▶ _WORK TO COMPLETE_
Each record that follows should be reproduced in full, character for character.

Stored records
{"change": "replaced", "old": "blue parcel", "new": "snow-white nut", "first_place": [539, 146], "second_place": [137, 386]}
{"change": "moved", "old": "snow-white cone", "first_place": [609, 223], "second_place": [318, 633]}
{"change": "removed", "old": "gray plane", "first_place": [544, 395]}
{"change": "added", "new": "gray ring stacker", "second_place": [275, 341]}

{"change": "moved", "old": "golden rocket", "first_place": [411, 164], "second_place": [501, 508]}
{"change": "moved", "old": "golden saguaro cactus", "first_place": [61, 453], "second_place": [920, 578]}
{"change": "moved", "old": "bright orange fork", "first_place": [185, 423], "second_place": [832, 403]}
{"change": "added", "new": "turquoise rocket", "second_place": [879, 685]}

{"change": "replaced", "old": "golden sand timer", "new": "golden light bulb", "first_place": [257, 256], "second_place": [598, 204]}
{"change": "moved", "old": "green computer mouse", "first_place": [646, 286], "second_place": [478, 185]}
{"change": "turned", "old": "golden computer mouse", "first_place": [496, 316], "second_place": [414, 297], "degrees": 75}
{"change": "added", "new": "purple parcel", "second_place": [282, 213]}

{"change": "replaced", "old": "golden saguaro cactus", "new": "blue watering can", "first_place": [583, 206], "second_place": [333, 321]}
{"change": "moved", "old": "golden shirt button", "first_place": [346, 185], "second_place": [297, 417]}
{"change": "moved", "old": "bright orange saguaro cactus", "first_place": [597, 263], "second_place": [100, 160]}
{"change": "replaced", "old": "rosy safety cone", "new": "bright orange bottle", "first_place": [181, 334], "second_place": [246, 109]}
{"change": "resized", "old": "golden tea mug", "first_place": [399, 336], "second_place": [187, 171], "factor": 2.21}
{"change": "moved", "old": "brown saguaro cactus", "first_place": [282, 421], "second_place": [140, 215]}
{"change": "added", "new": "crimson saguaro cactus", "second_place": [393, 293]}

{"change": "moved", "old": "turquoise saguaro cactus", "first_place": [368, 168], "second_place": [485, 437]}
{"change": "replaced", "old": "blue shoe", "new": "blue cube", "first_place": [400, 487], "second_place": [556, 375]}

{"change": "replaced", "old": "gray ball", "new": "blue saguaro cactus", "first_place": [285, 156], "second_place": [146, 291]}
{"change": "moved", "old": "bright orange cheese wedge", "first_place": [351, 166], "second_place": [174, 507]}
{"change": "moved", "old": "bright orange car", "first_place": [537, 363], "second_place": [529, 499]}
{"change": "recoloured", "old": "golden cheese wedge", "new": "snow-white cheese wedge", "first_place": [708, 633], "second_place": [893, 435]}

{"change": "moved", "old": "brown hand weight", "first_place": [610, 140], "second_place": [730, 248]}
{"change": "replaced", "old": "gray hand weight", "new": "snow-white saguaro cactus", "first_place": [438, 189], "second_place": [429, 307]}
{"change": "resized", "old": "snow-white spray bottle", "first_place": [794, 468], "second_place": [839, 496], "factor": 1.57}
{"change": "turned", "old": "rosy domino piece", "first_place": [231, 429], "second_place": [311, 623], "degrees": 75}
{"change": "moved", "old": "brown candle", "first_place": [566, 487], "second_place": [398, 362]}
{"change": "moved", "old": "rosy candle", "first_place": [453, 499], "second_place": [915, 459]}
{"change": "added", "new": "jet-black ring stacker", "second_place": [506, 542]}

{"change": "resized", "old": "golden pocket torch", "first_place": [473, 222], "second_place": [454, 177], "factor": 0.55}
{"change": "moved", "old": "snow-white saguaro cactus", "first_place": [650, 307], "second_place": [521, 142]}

▶ _EXERCISE RESPONSE_
{"change": "replaced", "old": "blue parcel", "new": "snow-white nut", "first_place": [539, 146], "second_place": [137, 386]}
{"change": "moved", "old": "snow-white cone", "first_place": [609, 223], "second_place": [318, 633]}
{"change": "removed", "old": "gray plane", "first_place": [544, 395]}
{"change": "added", "new": "gray ring stacker", "second_place": [275, 341]}

{"change": "moved", "old": "golden rocket", "first_place": [411, 164], "second_place": [501, 508]}
{"change": "moved", "old": "golden saguaro cactus", "first_place": [61, 453], "second_place": [920, 578]}
{"change": "moved", "old": "bright orange fork", "first_place": [185, 423], "second_place": [832, 403]}
{"change": "added", "new": "turquoise rocket", "second_place": [879, 685]}

{"change": "replaced", "old": "golden sand timer", "new": "golden light bulb", "first_place": [257, 256], "second_place": [598, 204]}
{"change": "moved", "old": "green computer mouse", "first_place": [646, 286], "second_place": [478, 185]}
{"change": "turned", "old": "golden computer mouse", "first_place": [496, 316], "second_place": [414, 297], "degrees": 75}
{"change": "added", "new": "purple parcel", "second_place": [282, 213]}

{"change": "replaced", "old": "golden saguaro cactus", "new": "blue watering can", "first_place": [583, 206], "second_place": [333, 321]}
{"change": "moved", "old": "golden shirt button", "first_place": [346, 185], "second_place": [297, 417]}
{"change": "moved", "old": "bright orange saguaro cactus", "first_place": [597, 263], "second_place": [100, 160]}
{"change": "replaced", "old": "rosy safety cone", "new": "bright orange bottle", "first_place": [181, 334], "second_place": [246, 109]}
{"change": "resized", "old": "golden tea mug", "first_place": [399, 336], "second_place": [187, 171], "factor": 2.21}
{"change": "moved", "old": "brown saguaro cactus", "first_place": [282, 421], "second_place": [140, 215]}
{"change": "added", "new": "crimson saguaro cactus", "second_place": [393, 293]}

{"change": "moved", "old": "turquoise saguaro cactus", "first_place": [368, 168], "second_place": [485, 437]}
{"change": "replaced", "old": "blue shoe", "new": "blue cube", "first_place": [400, 487], "second_place": [556, 375]}

{"change": "replaced", "old": "gray ball", "new": "blue saguaro cactus", "first_place": [285, 156], "second_place": [146, 291]}
{"change": "moved", "old": "bright orange cheese wedge", "first_place": [351, 166], "second_place": [174, 507]}
{"change": "moved", "old": "bright orange car", "first_place": [537, 363], "second_place": [529, 499]}
{"change": "recoloured", "old": "golden cheese wedge", "new": "snow-white cheese wedge", "first_place": [708, 633], "second_place": [893, 435]}

{"change": "moved", "old": "brown hand weight", "first_place": [610, 140], "second_place": [730, 248]}
{"change": "replaced", "old": "gray hand weight", "new": "snow-white saguaro cactus", "first_place": [438, 189], "second_place": [429, 307]}
{"change": "resized", "old": "snow-white spray bottle", "first_place": [794, 468], "second_place": [839, 496], "factor": 1.57}
{"change": "turned", "old": "rosy domino piece", "first_place": [231, 429], "second_place": [311, 623], "degrees": 75}
{"change": "moved", "old": "brown candle", "first_place": [566, 487], "second_place": [398, 362]}
{"change": "moved", "old": "rosy candle", "first_place": [453, 499], "second_place": [915, 459]}
{"change": "added", "new": "jet-black ring stacker", "second_place": [506, 542]}

{"change": "resized", "old": "golden pocket torch", "first_place": [473, 222], "second_place": [454, 177], "factor": 0.55}
{"change": "moved", "old": "snow-white saguaro cactus", "first_place": [650, 307], "second_place": [521, 142]}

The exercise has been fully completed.